• [TASK BRIEF]
When you reach the line in the data below that contains "side table: (140, 205) -> (435, 1032), moved", please start repeating lines exactly, and stop after the line that contains "cafe table: (401, 396)", repeating nothing else.

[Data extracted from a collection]
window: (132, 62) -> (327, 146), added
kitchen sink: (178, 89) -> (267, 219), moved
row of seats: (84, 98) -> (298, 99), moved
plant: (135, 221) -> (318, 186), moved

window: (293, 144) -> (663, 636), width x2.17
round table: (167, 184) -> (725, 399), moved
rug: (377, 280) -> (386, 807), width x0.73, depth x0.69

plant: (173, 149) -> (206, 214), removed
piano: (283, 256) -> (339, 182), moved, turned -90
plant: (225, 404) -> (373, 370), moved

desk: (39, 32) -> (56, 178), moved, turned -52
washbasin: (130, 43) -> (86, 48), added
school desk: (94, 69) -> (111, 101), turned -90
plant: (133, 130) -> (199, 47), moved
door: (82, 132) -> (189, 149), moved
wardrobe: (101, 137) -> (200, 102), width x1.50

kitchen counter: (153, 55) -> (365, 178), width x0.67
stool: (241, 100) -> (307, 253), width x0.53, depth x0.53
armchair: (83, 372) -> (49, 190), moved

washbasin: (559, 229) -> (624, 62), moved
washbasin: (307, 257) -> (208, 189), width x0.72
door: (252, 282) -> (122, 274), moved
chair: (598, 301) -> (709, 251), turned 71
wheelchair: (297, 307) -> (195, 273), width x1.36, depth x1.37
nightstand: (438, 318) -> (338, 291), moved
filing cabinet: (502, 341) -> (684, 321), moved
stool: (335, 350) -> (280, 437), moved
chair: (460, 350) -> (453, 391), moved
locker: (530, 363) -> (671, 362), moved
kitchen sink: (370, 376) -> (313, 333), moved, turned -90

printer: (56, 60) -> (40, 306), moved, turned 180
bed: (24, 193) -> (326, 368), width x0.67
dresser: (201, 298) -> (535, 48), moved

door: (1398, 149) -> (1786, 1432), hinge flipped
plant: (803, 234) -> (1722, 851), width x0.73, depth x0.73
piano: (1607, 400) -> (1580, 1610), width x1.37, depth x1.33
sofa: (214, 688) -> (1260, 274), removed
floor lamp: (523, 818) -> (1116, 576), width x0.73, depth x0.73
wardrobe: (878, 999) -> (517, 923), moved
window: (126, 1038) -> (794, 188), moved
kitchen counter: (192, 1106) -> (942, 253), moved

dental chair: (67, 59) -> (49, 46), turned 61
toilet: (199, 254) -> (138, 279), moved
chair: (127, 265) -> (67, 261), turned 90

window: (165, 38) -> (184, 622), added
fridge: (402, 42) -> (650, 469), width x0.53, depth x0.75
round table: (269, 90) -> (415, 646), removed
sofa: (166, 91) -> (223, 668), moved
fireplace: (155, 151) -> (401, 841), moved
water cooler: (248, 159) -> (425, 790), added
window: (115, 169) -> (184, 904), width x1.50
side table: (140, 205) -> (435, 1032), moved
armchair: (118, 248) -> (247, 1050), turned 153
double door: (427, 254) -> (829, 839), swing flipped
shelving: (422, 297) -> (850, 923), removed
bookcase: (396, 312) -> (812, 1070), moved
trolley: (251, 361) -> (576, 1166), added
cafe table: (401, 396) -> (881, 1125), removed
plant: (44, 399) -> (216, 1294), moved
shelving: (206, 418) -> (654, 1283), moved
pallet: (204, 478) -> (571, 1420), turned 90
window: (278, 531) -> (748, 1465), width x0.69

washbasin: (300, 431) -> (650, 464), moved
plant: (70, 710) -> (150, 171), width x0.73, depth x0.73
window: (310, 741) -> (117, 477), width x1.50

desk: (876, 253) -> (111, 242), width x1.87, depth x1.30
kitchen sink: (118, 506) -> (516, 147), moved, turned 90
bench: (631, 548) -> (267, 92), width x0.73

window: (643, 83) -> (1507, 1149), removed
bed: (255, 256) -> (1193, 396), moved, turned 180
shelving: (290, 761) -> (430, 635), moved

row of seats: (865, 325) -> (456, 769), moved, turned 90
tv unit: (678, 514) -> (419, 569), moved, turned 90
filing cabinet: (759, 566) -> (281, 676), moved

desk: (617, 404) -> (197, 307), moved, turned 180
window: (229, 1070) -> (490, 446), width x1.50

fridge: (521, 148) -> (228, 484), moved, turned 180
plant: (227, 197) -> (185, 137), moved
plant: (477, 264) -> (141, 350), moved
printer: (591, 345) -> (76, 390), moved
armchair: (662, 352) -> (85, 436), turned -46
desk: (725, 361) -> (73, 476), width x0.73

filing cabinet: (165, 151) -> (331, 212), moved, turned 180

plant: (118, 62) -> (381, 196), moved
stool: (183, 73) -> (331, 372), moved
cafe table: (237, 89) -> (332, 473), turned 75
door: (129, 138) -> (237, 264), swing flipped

• [ANSWER]
side table: (140, 205) -> (435, 1032), moved
armchair: (118, 248) -> (247, 1050), turned 153
double door: (427, 254) -> (829, 839), swing flipped
shelving: (422, 297) -> (850, 923), removed
bookcase: (396, 312) -> (812, 1070), moved
trolley: (251, 361) -> (576, 1166), added
cafe table: (401, 396) -> (881, 1125), removed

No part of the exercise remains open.